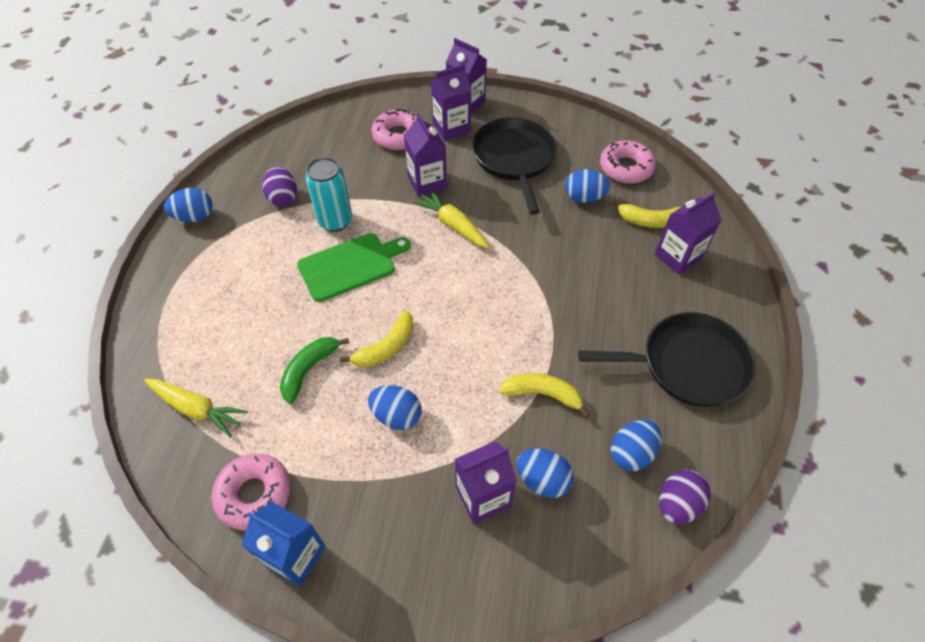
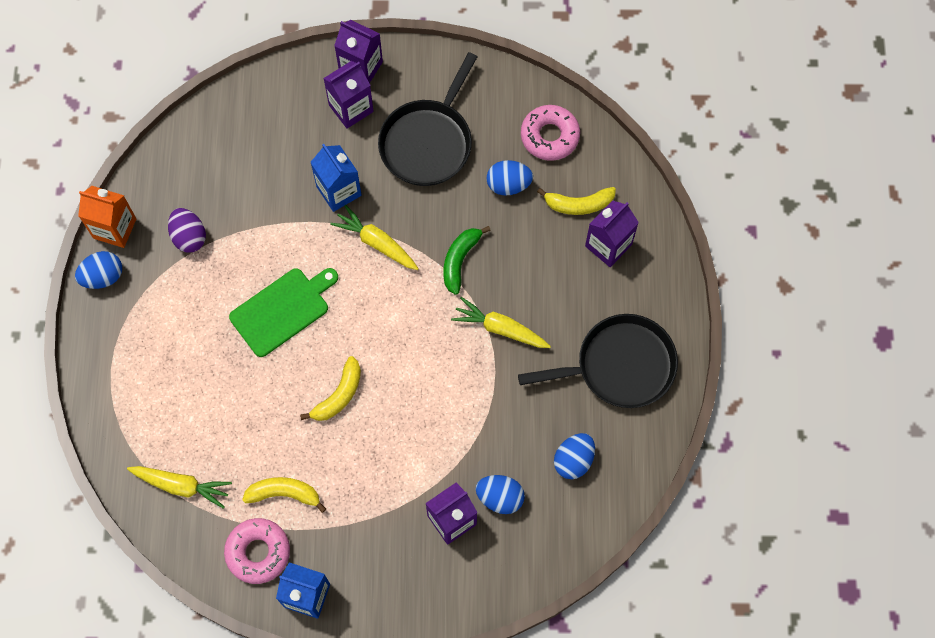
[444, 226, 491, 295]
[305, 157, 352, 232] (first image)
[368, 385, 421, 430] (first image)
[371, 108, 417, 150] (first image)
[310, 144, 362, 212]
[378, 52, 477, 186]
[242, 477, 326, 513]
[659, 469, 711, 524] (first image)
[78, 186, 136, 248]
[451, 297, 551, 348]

■ ■ ■ ■ ■

## [TASK TO COMPLETE]
Return the material in full, word for word, and skip the pictures.

## [OUTPUT FOR THIS TASK]
[444, 226, 491, 295]
[305, 157, 352, 232] (first image)
[368, 385, 421, 430] (first image)
[371, 108, 417, 150] (first image)
[310, 144, 362, 212]
[378, 52, 477, 186]
[242, 477, 326, 513]
[659, 469, 711, 524] (first image)
[78, 186, 136, 248]
[451, 297, 551, 348]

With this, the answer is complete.